*What you need to do*
Transcribe exactly the lines below that begin at the line with "F1: 2A (PWR_IN, VRAW) -> 3A (PWR_IN, VRAW)" and stop after the line with "R4: none -> 1.1k (J1/2, VX)", leaving out every picture.
━━ Dataset entries
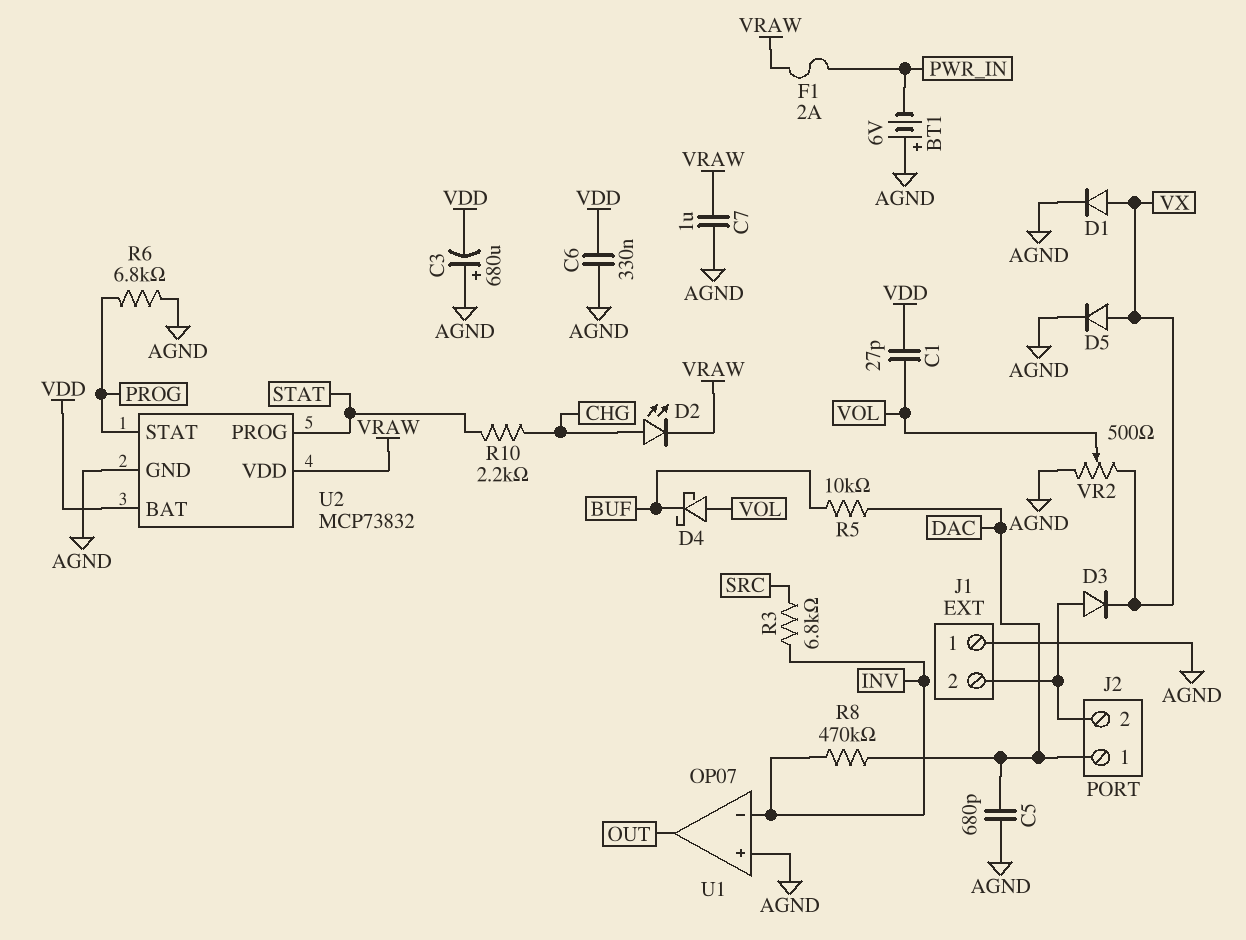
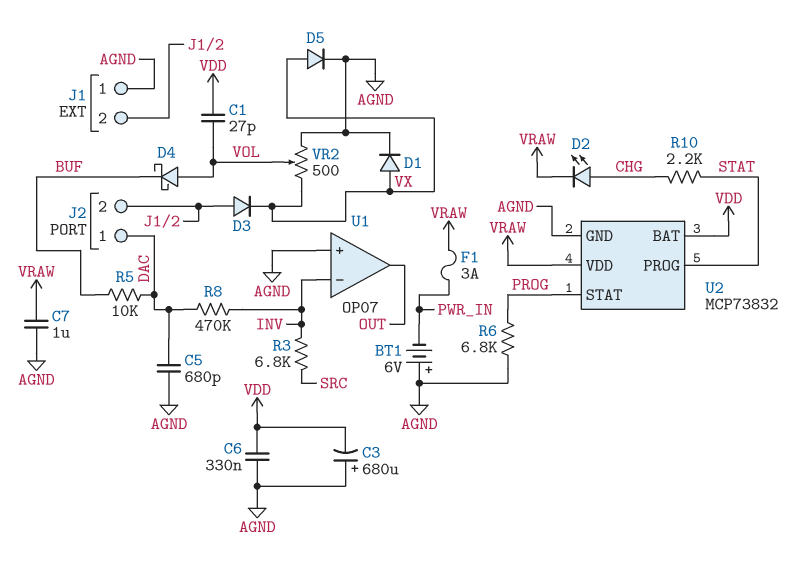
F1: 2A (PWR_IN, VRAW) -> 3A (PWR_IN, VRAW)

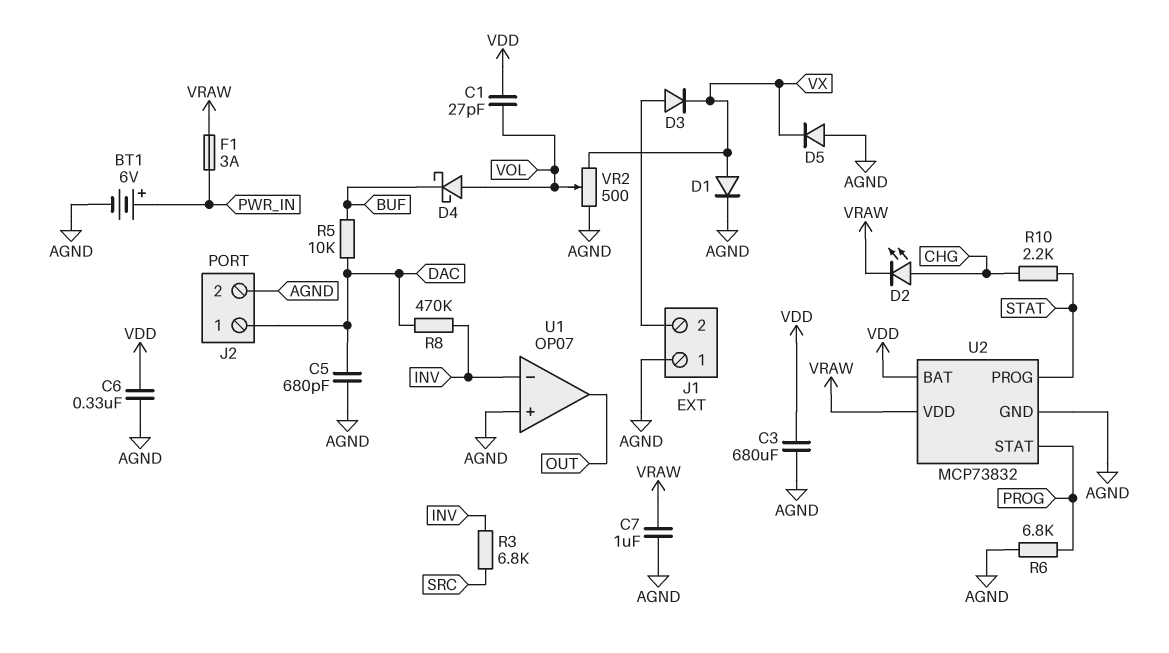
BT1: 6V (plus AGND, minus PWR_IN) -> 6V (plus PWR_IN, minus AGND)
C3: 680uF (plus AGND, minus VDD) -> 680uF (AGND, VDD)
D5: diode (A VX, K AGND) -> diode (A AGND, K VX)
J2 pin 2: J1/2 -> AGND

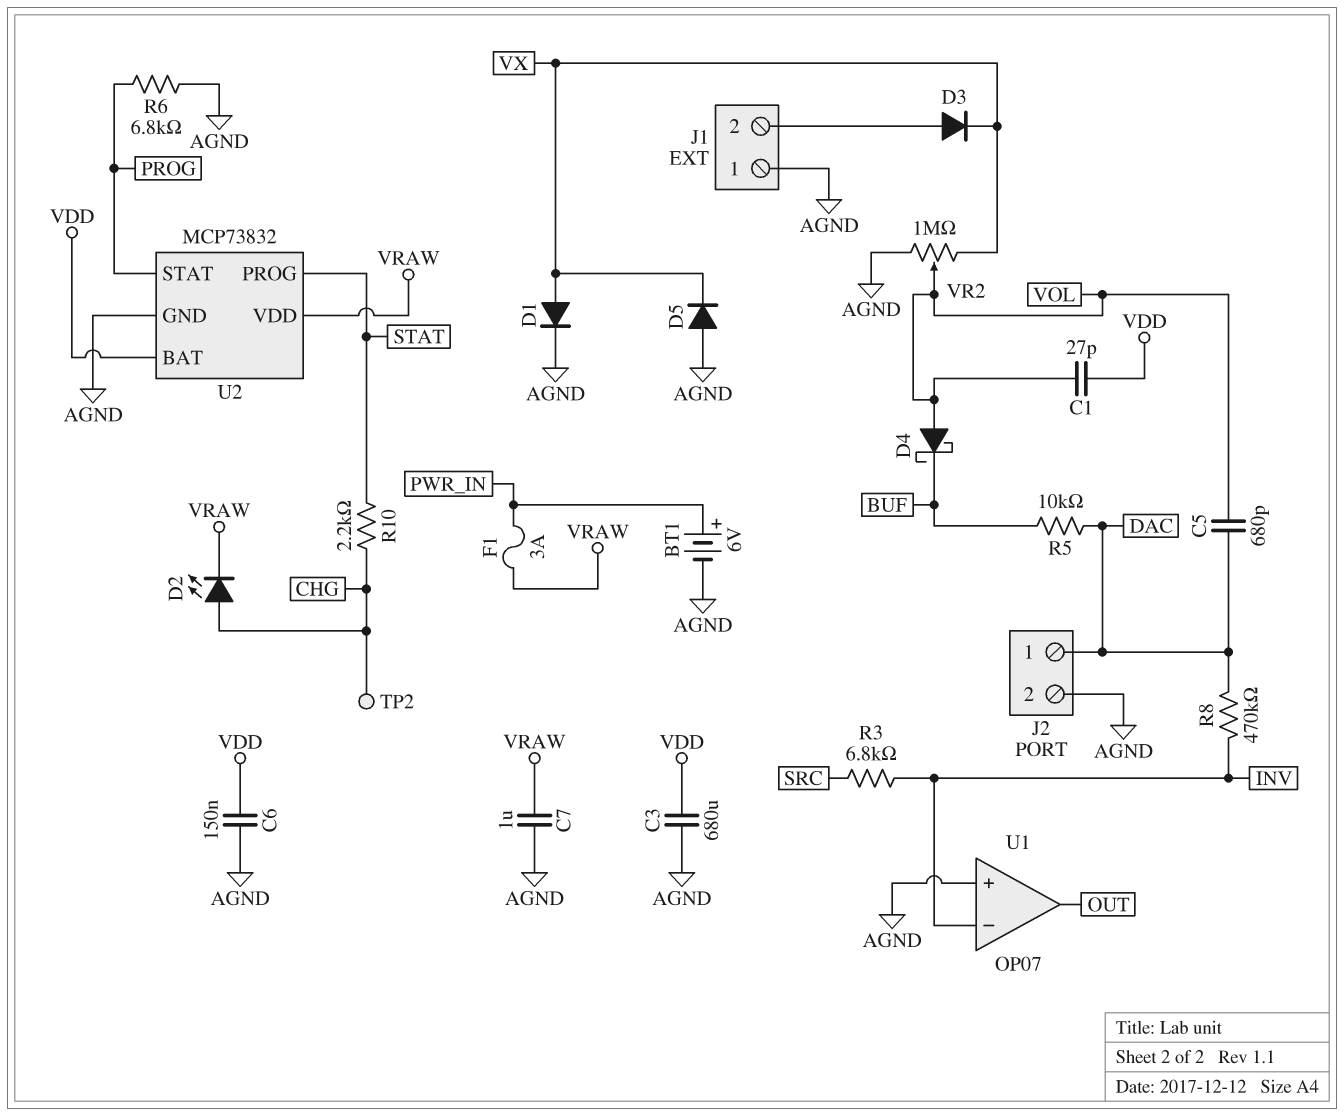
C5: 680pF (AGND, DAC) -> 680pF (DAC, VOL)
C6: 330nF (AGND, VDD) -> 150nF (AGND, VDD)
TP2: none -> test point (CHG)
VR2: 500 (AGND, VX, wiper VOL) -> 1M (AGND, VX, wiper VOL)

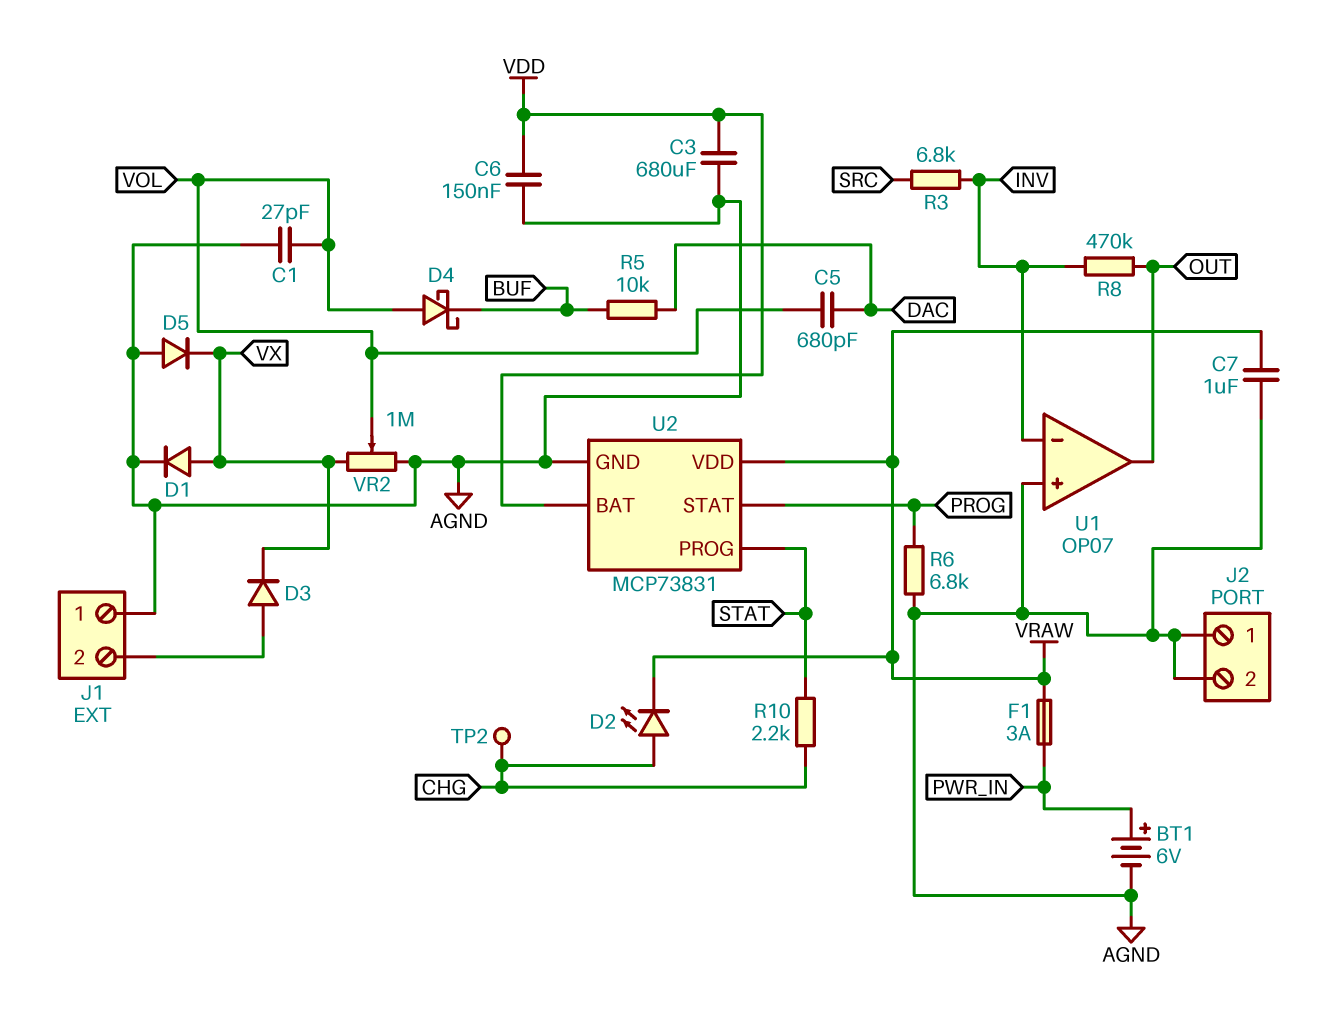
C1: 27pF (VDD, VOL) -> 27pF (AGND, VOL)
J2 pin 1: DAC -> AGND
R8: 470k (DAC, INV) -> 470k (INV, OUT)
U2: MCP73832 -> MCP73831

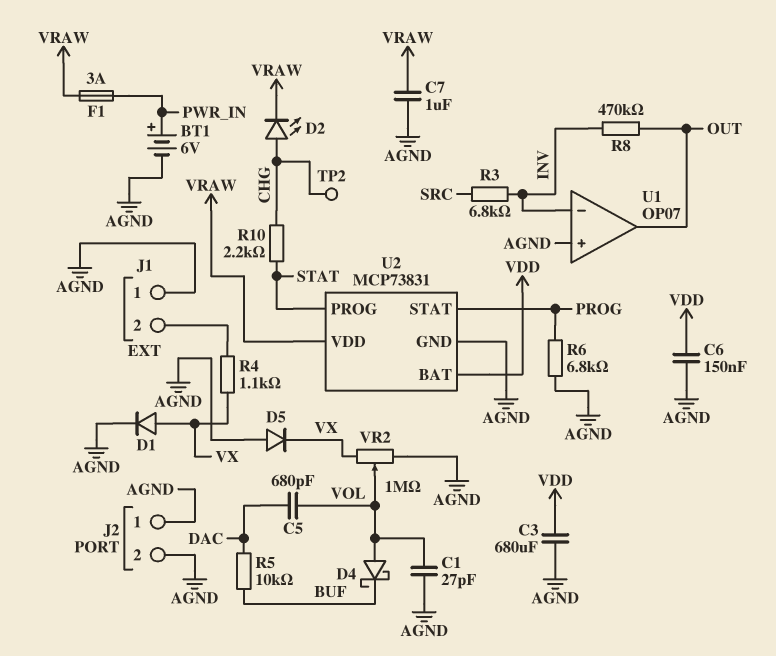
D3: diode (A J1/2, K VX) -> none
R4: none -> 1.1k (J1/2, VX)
━━━━
━━ Dataset entries
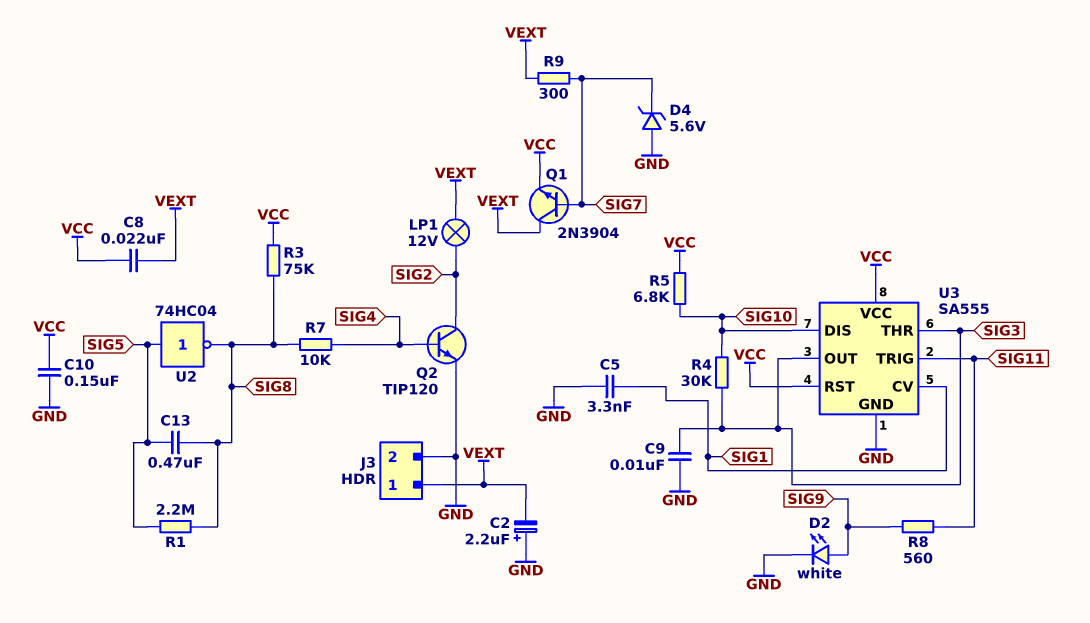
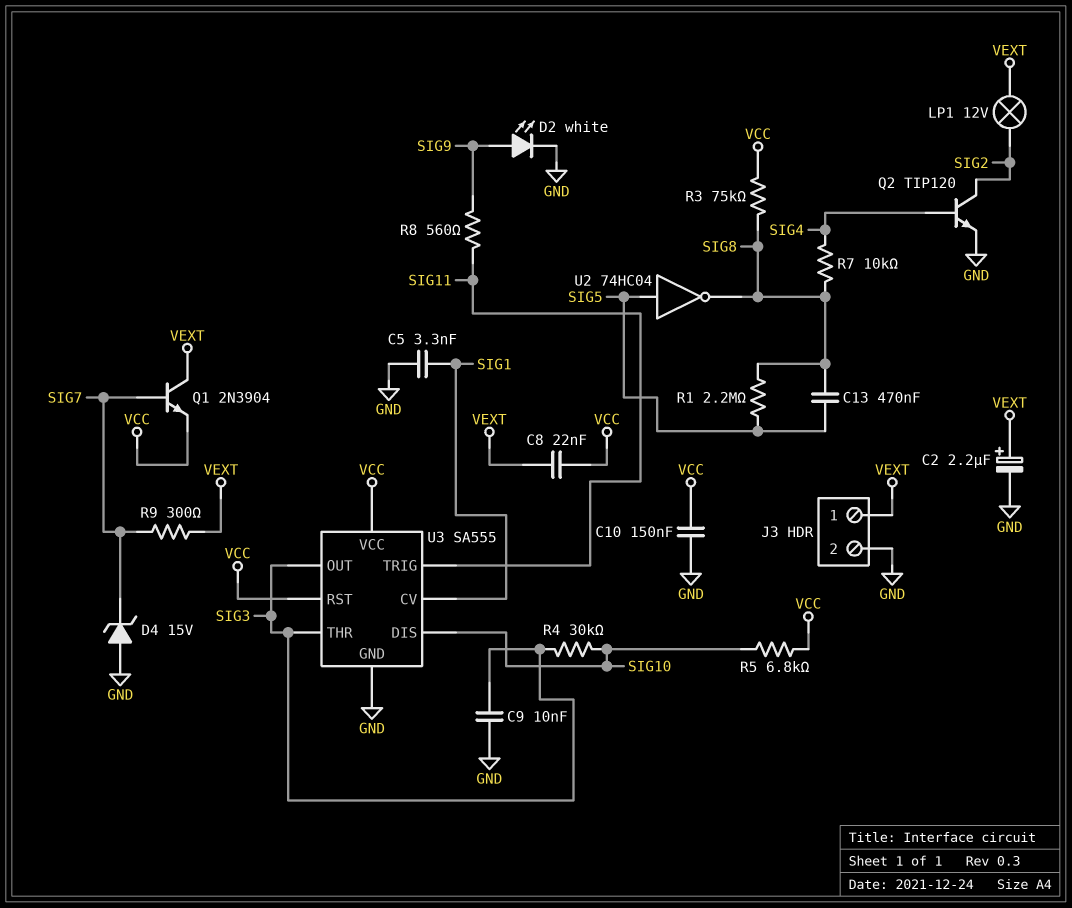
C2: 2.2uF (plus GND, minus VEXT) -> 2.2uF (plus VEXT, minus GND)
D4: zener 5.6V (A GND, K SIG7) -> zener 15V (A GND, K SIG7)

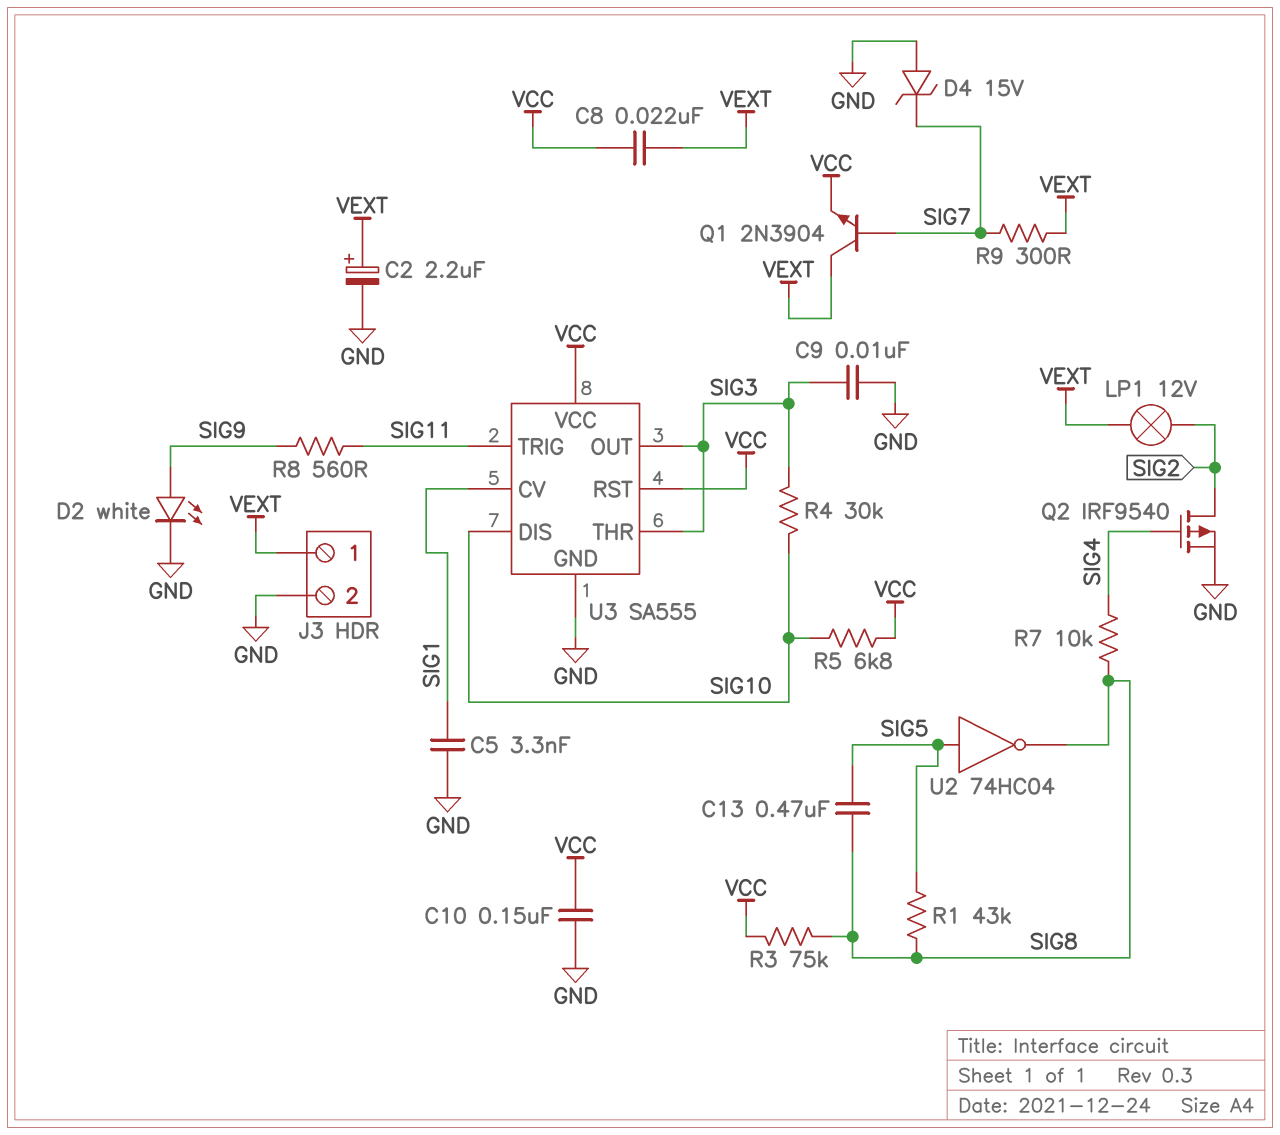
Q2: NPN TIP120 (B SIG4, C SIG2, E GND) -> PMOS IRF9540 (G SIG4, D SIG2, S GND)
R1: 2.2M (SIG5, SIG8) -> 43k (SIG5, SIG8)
━━━━
*Response area*
F1: 2A (PWR_IN, VRAW) -> 3A (PWR_IN, VRAW)

BT1: 6V (plus AGND, minus PWR_IN) -> 6V (plus PWR_IN, minus AGND)
C3: 680uF (plus AGND, minus VDD) -> 680uF (AGND, VDD)
D5: diode (A VX, K AGND) -> diode (A AGND, K VX)
J2 pin 2: J1/2 -> AGND

C5: 680pF (AGND, DAC) -> 680pF (DAC, VOL)
C6: 330nF (AGND, VDD) -> 150nF (AGND, VDD)
TP2: none -> test point (CHG)
VR2: 500 (AGND, VX, wiper VOL) -> 1M (AGND, VX, wiper VOL)

C1: 27pF (VDD, VOL) -> 27pF (AGND, VOL)
J2 pin 1: DAC -> AGND
R8: 470k (DAC, INV) -> 470k (INV, OUT)
U2: MCP73832 -> MCP73831

D3: diode (A J1/2, K VX) -> none
R4: none -> 1.1k (J1/2, VX)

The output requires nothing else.